Reproduce the entries beneath exactly, without their images.

* Dataset records *
-=-=-=-=-

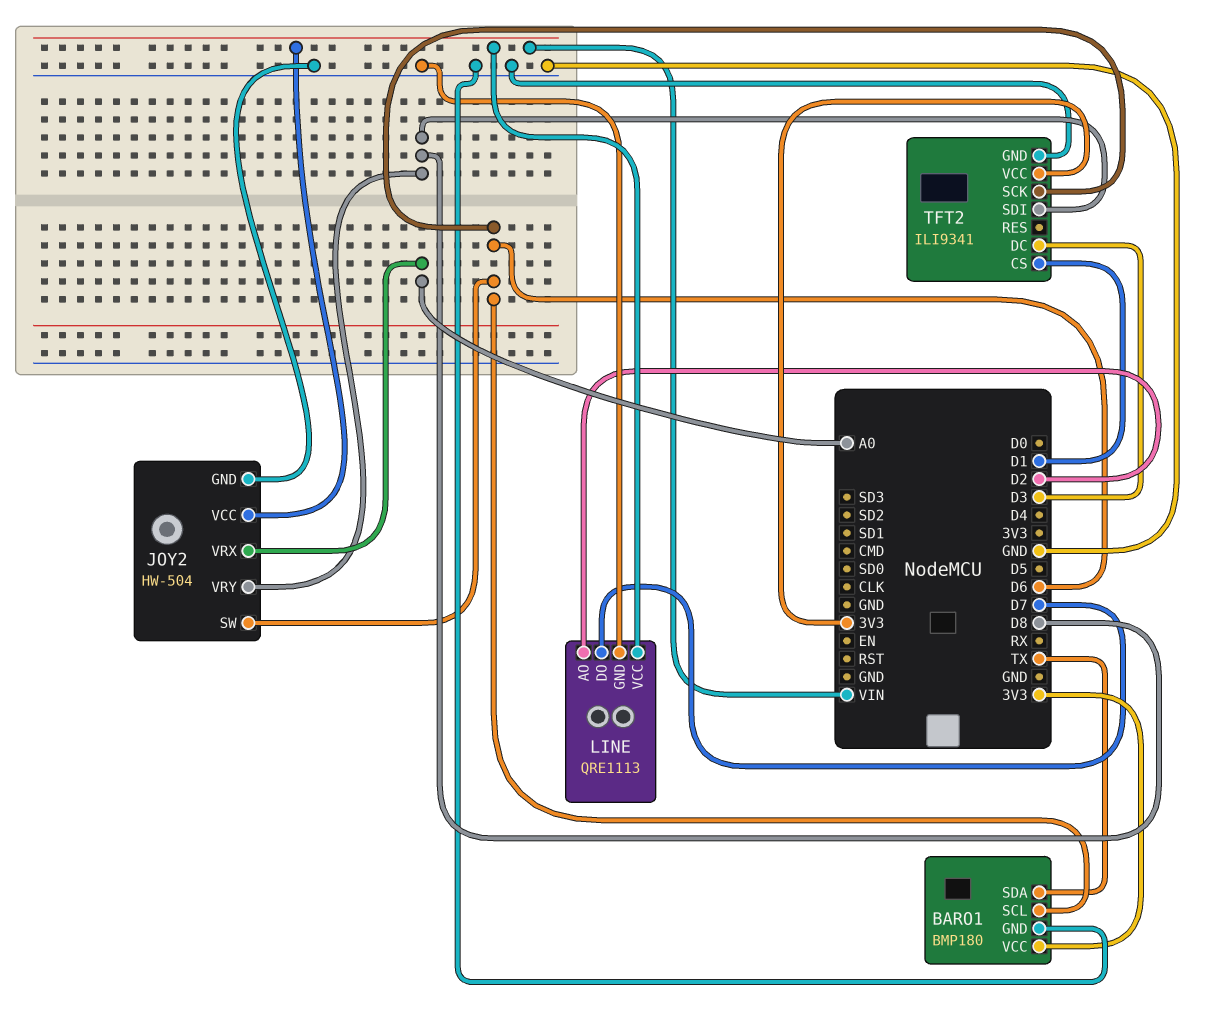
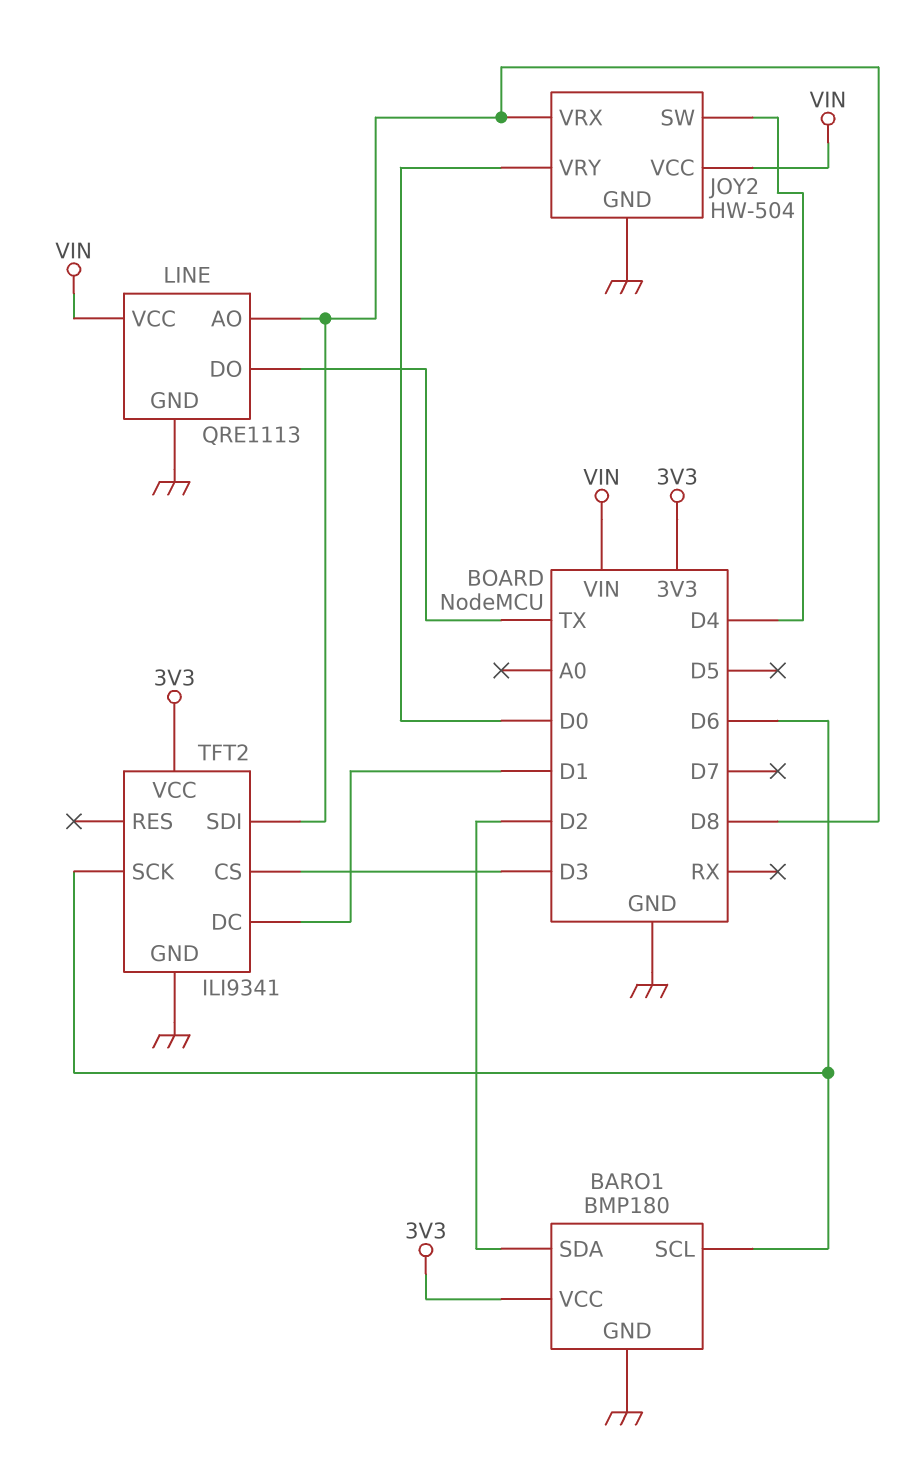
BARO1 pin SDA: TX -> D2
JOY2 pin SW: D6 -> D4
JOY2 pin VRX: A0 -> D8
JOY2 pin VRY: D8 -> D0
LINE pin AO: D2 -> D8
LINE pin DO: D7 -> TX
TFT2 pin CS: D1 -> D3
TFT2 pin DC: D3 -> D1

-=-=-=-=-

* Answer to this exercise *
BARO1 pin SDA: TX -> D2
JOY2 pin SW: D6 -> D4
JOY2 pin VRX: A0 -> D8
JOY2 pin VRY: D8 -> D0
LINE pin AO: D2 -> D8
LINE pin DO: D7 -> TX
TFT2 pin CS: D1 -> D3
TFT2 pin DC: D3 -> D1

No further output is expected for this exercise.